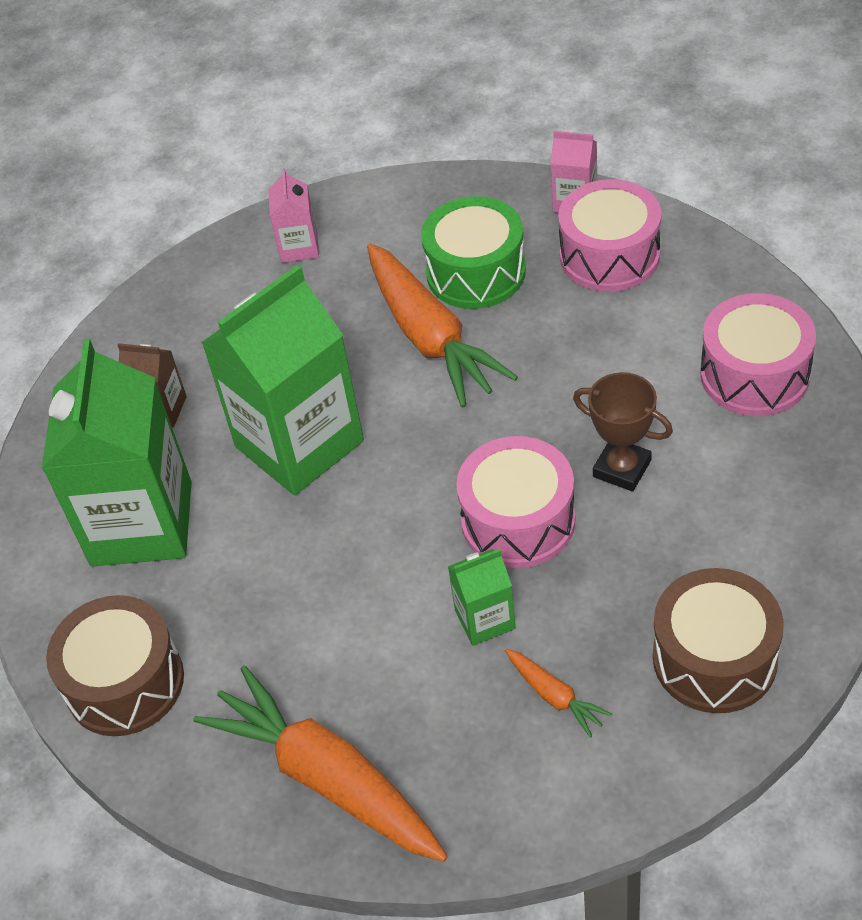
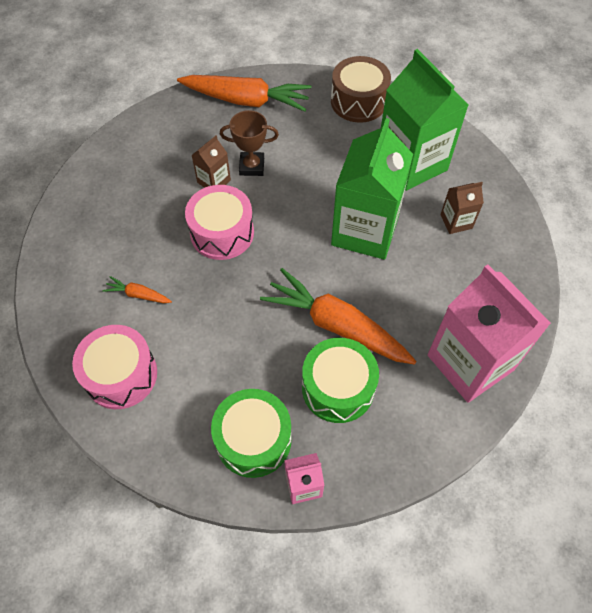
camera: 145 degrees right, 10 degrees up
(299, 247) = (470, 362): pink carton -> pink carton, size x2.20
(485, 619) = (214, 181): green carton -> brown carton
(554, 696) = (165, 162): orange carrot -> orange carrot (138, 295)
(609, 256) = (253, 439): pink drum -> green drum
(622, 468) = (179, 282): brown trophy -> brown trophy (252, 166)
(714, 658) = (96, 203): brown drum -> none

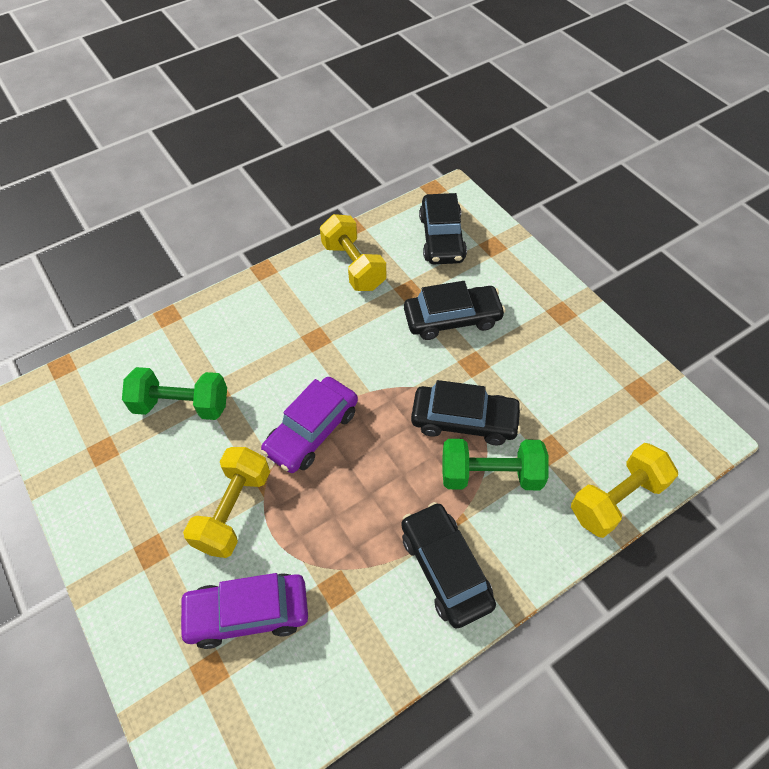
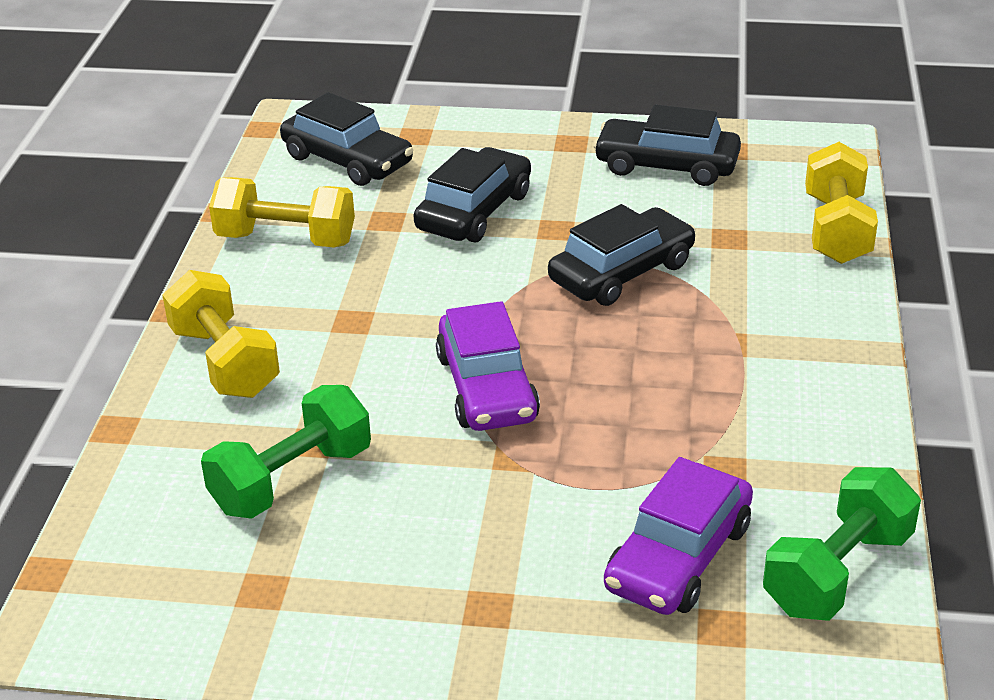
camera: 50 degrees left, 20 degrees down
(234, 510) = (519, 504): yellow dumbbell -> yellow dumbbell (225, 362)
(446, 568) = (789, 377): black car -> black car (666, 165)
(491, 475) = (713, 290): green dumbbell -> green dumbbell (837, 572)

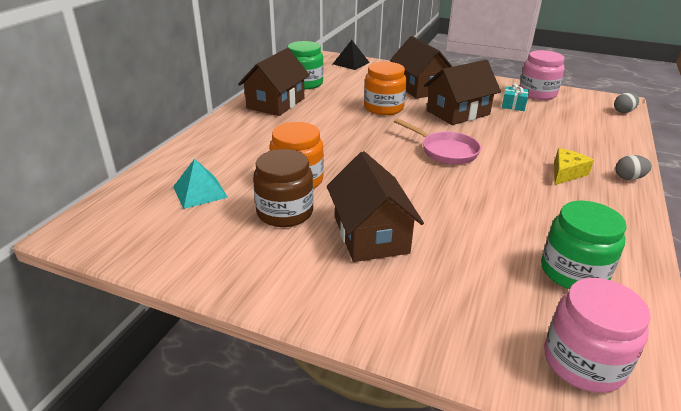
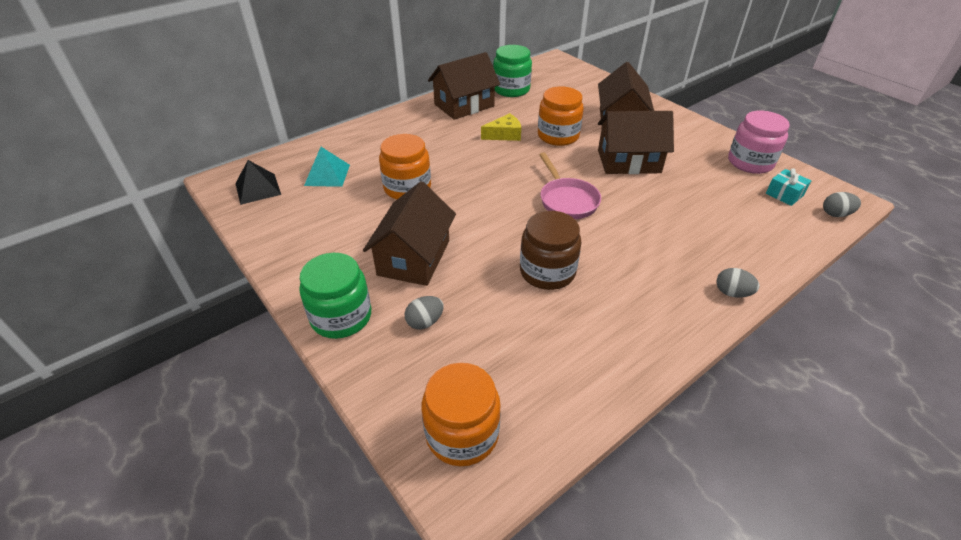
camera: 30 degrees right, 10 degrees up
(285, 212) = (369, 214): brown jar -> brown jar (547, 271)
(351, 63) = (580, 75): black pyramid -> black pyramid (258, 188)
(443, 284) = (425, 322): none -> grey egg
(513, 105) = (702, 169): turquoise gift -> turquoise gift (784, 194)
(566, 173) = (665, 263): yellow cheese -> yellow cheese (504, 135)
(573, 272) = (548, 360): green jar -> green jar (341, 317)
(583, 362) = (462, 434): pink jar -> orange jar

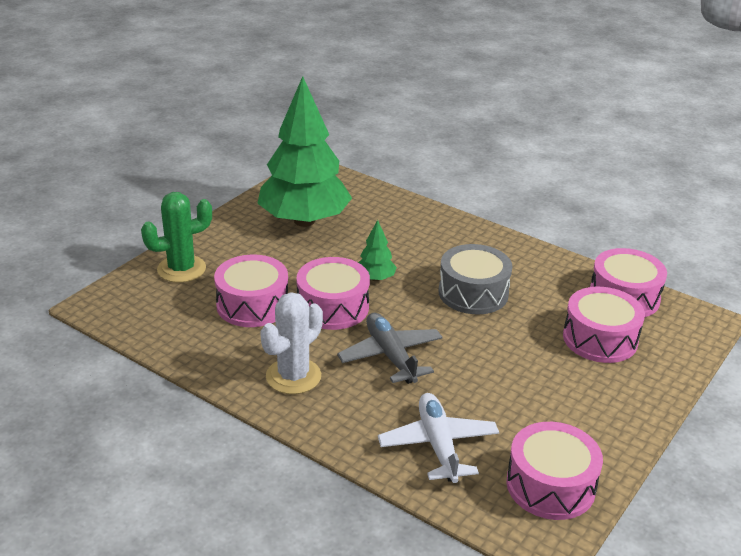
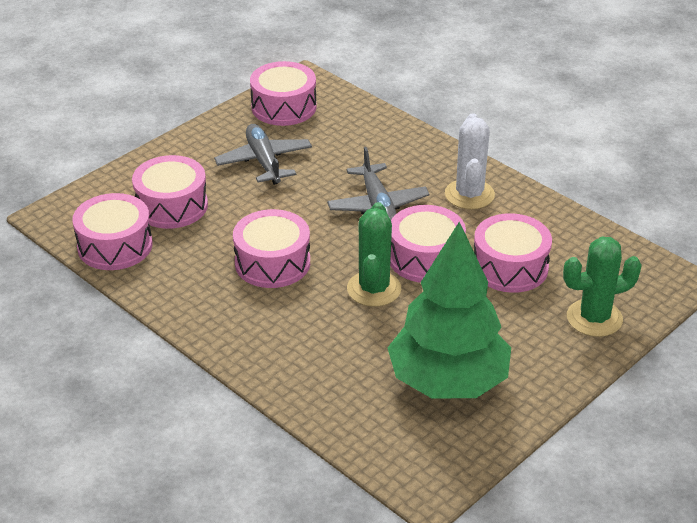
camera: 170 degrees left, 5 degrees up
(293, 376) = (469, 194): white cactus -> white cactus turned 45 degrees counterclockwise
(375, 278) = (374, 289): green tree -> green cactus
(438, 445) = (357, 136): white plane -> none
(473, 293) = (272, 263): grey drum -> pink drum
(534, 398) = (264, 162): none -> grey plane

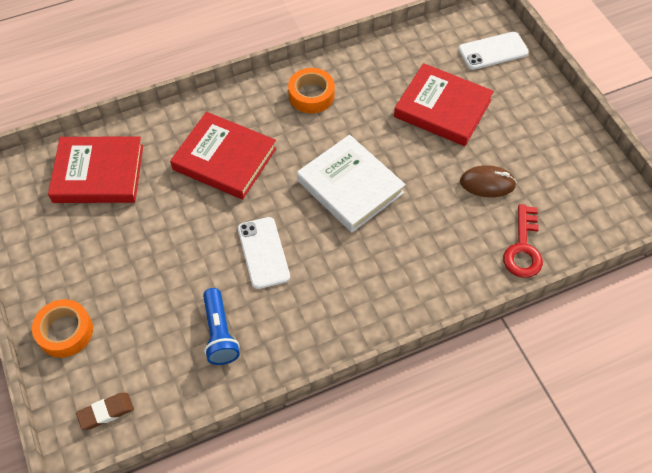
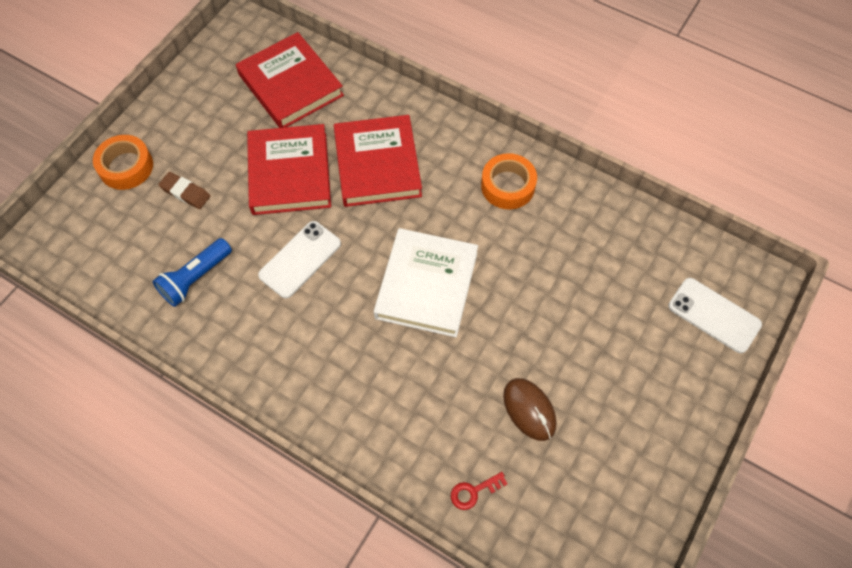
camera: 55 degrees right, 5 degrees up
(106, 412) = (72, 244): brown eraser -> brown eraser (185, 192)
(442, 108) = (591, 311): red book -> red book (289, 173)
(523, 248) = (473, 491): red key -> red key, size x0.56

• What you are asked to do
Would you reproduce each line of the material exactly, omitting the images?

• Exercise response
camera: 145 degrees right, 10 degrees up
(299, 247) = (470, 362): pink carton -> pink carton, size x2.20
(485, 619) = (214, 181): green carton -> brown carton
(554, 696) = (165, 162): orange carrot -> orange carrot (138, 295)
(609, 256) = (253, 439): pink drum -> green drum
(622, 468) = (179, 282): brown trophy -> brown trophy (252, 166)
(714, 658) = (96, 203): brown drum -> none

camera: 50 degrees left, 20 degrees down
(234, 510) = (519, 504): yellow dumbbell -> yellow dumbbell (225, 362)
(446, 568) = (789, 377): black car -> black car (666, 165)
(491, 475) = (713, 290): green dumbbell -> green dumbbell (837, 572)

camera: 30 degrees right, 10 degrees up
(285, 212) = (369, 214): brown jar -> brown jar (547, 271)
(351, 63) = (580, 75): black pyramid -> black pyramid (258, 188)
(443, 284) = (425, 322): none -> grey egg
(513, 105) = (702, 169): turquoise gift -> turquoise gift (784, 194)
(566, 173) = (665, 263): yellow cheese -> yellow cheese (504, 135)
(573, 272) = (548, 360): green jar -> green jar (341, 317)
(583, 362) = (462, 434): pink jar -> orange jar

camera: 170 degrees left, 5 degrees up
(293, 376) = (469, 194): white cactus -> white cactus turned 45 degrees counterclockwise
(375, 278) = (374, 289): green tree -> green cactus
(438, 445) = (357, 136): white plane -> none
(473, 293) = (272, 263): grey drum -> pink drum
(534, 398) = (264, 162): none -> grey plane

camera: 55 degrees right, 5 degrees up
(106, 412) = (72, 244): brown eraser -> brown eraser (185, 192)
(442, 108) = (591, 311): red book -> red book (289, 173)
(523, 248) = (473, 491): red key -> red key, size x0.56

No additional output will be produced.